## SUPPLIED DATA

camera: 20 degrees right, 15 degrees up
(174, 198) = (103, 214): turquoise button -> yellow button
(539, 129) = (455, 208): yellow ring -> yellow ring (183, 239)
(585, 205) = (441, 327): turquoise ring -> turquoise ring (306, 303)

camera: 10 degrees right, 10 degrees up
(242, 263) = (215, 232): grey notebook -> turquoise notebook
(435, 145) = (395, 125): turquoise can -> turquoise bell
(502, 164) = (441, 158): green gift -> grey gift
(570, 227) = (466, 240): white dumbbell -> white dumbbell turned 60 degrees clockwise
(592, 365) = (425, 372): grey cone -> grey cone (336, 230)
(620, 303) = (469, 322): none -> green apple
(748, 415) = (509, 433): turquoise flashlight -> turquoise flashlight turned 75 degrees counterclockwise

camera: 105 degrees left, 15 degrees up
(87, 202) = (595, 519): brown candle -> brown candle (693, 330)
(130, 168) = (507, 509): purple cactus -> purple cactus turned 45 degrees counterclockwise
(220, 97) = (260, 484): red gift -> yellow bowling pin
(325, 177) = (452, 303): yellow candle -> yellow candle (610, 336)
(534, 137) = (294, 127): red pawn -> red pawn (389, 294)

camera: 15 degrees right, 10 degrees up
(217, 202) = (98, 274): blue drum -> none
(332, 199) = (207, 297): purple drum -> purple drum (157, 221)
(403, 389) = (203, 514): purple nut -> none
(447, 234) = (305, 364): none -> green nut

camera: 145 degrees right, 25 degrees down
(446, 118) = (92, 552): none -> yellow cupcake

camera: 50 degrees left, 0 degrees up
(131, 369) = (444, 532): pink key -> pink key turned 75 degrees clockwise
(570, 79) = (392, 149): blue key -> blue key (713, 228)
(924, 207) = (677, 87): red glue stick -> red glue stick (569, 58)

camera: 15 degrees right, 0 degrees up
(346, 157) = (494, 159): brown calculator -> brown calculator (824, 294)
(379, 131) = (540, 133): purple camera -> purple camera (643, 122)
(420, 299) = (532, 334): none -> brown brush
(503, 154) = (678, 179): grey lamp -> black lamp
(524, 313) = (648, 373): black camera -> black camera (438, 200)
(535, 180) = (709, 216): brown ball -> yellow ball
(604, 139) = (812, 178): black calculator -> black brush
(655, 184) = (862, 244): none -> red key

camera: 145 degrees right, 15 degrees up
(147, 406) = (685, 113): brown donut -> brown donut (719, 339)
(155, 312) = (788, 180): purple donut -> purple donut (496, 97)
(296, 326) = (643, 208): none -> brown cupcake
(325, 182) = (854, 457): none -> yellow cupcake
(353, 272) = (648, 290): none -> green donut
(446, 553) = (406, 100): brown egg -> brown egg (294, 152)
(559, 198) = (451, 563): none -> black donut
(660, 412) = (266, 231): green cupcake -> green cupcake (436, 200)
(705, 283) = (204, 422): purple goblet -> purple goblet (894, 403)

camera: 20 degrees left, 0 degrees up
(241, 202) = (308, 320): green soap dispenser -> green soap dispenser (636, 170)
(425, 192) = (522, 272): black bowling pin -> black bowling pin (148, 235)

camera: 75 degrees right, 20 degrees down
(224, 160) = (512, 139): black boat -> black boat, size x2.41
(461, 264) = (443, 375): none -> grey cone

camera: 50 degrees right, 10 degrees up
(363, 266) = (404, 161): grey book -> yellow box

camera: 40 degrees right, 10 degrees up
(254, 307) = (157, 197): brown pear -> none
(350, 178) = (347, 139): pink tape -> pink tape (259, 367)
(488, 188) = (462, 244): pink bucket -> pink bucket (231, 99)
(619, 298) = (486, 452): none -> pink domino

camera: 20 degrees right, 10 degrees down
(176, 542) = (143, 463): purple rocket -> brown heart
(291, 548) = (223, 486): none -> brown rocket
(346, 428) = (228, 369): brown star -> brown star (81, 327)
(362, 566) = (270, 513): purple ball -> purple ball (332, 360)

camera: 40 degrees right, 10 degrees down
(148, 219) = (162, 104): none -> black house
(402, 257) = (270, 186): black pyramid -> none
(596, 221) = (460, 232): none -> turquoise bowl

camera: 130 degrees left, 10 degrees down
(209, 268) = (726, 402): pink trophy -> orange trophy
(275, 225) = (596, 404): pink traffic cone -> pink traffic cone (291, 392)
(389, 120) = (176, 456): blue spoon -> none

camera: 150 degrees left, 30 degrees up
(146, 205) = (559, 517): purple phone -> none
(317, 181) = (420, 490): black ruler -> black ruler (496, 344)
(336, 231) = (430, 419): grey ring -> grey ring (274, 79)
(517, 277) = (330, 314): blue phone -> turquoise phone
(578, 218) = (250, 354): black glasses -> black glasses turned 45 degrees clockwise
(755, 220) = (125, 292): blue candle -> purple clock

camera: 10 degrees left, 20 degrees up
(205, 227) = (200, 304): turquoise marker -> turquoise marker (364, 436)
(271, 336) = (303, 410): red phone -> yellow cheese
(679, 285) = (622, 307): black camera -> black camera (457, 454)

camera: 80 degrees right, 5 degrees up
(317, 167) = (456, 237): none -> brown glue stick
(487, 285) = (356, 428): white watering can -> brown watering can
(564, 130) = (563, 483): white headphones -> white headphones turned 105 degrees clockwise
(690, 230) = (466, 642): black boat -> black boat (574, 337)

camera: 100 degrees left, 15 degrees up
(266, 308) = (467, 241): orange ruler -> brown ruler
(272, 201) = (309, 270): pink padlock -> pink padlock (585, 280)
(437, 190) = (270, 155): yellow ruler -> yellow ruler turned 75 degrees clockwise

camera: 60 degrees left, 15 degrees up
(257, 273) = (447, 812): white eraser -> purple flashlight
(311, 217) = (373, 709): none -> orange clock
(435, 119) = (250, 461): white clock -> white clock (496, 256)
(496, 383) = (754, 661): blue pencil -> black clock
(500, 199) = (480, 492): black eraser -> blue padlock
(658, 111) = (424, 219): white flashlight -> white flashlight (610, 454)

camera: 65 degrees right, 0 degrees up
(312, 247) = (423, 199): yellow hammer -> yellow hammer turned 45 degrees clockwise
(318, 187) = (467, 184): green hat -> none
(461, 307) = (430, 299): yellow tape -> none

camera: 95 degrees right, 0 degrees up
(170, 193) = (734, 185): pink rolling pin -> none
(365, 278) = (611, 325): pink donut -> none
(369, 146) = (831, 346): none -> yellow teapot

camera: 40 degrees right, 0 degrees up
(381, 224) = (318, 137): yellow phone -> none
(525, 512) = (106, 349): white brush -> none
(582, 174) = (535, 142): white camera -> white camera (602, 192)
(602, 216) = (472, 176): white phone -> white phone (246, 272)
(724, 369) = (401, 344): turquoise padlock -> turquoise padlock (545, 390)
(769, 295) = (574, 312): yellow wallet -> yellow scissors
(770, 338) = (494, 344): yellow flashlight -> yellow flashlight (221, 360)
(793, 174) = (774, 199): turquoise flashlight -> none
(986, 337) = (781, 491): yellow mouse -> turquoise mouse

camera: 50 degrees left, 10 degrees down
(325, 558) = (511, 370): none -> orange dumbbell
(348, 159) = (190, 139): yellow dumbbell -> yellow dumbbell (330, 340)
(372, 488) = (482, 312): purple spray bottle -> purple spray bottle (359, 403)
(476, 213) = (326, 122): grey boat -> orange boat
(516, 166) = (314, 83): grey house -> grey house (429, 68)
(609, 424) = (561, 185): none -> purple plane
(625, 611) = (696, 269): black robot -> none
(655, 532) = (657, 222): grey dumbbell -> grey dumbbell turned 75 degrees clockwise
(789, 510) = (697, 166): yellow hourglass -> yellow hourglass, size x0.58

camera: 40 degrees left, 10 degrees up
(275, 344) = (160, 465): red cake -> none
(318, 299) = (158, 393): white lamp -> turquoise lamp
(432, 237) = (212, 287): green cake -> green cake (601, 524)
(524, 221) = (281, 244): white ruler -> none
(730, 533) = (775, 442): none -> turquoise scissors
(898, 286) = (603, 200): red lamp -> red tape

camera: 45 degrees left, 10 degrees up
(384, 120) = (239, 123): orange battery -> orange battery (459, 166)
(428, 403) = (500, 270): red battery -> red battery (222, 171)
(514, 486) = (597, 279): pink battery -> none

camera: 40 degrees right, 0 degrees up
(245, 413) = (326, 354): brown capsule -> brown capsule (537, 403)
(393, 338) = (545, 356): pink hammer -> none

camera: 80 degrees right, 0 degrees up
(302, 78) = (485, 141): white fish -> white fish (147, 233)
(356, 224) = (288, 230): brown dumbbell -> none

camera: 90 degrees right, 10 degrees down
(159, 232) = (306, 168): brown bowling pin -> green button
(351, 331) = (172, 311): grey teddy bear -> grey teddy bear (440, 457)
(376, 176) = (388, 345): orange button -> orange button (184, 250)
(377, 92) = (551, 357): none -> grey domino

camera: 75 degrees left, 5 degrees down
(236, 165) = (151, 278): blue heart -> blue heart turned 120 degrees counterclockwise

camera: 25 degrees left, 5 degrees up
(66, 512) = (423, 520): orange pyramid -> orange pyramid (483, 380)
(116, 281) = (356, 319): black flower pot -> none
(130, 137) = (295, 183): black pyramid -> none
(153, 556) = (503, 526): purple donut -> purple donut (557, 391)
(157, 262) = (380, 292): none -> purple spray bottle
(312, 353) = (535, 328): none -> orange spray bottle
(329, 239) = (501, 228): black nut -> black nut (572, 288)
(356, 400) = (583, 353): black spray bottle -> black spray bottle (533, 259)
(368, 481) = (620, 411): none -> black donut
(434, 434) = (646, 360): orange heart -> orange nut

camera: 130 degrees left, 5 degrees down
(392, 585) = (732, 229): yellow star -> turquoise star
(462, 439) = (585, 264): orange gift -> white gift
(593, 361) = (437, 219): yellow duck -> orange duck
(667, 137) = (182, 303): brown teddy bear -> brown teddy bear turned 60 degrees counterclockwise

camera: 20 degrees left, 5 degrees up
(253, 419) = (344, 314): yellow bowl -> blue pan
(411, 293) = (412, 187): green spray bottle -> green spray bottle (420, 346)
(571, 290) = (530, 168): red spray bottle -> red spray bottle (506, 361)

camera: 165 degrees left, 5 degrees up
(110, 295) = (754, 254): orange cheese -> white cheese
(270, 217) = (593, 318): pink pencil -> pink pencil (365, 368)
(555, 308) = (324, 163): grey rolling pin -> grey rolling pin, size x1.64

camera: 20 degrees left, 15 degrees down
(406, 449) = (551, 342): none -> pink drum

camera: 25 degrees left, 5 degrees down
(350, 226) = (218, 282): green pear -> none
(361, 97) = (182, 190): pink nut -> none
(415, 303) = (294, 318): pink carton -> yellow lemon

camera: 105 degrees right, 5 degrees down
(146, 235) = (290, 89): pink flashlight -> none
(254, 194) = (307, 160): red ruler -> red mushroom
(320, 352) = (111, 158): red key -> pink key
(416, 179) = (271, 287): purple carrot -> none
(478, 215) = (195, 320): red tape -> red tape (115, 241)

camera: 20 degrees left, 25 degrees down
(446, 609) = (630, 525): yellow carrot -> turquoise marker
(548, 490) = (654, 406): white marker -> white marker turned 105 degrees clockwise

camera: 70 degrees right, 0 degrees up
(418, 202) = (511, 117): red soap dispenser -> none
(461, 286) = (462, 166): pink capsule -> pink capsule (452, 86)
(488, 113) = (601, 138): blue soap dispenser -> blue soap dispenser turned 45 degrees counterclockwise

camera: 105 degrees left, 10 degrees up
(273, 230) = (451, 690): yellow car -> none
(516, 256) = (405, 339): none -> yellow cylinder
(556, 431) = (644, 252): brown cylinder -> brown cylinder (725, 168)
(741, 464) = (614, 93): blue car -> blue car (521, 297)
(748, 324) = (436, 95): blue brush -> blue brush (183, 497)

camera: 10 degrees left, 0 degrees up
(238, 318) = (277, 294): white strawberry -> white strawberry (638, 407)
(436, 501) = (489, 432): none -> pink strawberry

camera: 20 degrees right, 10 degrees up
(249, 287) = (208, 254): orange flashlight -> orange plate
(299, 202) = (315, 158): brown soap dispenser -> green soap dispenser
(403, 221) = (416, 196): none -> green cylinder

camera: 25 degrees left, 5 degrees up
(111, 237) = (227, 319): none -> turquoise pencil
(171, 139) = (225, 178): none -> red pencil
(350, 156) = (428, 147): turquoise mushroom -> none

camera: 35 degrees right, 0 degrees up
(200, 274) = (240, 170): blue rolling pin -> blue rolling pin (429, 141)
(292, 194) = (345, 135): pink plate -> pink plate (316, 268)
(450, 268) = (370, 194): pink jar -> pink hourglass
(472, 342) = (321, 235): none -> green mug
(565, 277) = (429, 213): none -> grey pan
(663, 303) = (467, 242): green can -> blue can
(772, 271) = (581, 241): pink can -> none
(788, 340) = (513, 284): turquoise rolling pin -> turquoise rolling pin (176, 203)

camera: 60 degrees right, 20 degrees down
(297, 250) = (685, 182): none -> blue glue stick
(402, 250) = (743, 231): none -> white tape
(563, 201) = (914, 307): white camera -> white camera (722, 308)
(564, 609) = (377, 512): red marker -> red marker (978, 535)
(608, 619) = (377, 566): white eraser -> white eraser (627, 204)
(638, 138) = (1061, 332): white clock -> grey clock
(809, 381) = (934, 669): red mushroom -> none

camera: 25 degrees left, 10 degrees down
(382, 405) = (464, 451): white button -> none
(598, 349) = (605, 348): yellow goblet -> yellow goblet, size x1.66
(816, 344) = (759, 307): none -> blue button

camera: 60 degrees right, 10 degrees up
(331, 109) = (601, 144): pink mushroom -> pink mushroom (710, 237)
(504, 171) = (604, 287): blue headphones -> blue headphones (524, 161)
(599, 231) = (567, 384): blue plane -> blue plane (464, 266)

## DESCRIPTION OF THE TASK
Here the job is to set down exactly the lines of the material above that fall between the one with "camera: 105 degrees left, 15 degrees up" and the one with "(346, 157) = (494, 159): brown", inclusive, and nothing beyond them.

## SOLUTION TO THIS PROBLEM
camera: 105 degrees left, 15 degrees up
(87, 202) = (595, 519): brown candle -> brown candle (693, 330)
(130, 168) = (507, 509): purple cactus -> purple cactus turned 45 degrees counterclockwise
(220, 97) = (260, 484): red gift -> yellow bowling pin
(325, 177) = (452, 303): yellow candle -> yellow candle (610, 336)
(534, 137) = (294, 127): red pawn -> red pawn (389, 294)

camera: 15 degrees right, 10 degrees up
(217, 202) = (98, 274): blue drum -> none
(332, 199) = (207, 297): purple drum -> purple drum (157, 221)
(403, 389) = (203, 514): purple nut -> none
(447, 234) = (305, 364): none -> green nut

camera: 145 degrees right, 25 degrees down
(446, 118) = (92, 552): none -> yellow cupcake

camera: 50 degrees left, 0 degrees up
(131, 369) = (444, 532): pink key -> pink key turned 75 degrees clockwise
(570, 79) = (392, 149): blue key -> blue key (713, 228)
(924, 207) = (677, 87): red glue stick -> red glue stick (569, 58)

camera: 15 degrees right, 0 degrees up
(346, 157) = (494, 159): brown calculator -> brown calculator (824, 294)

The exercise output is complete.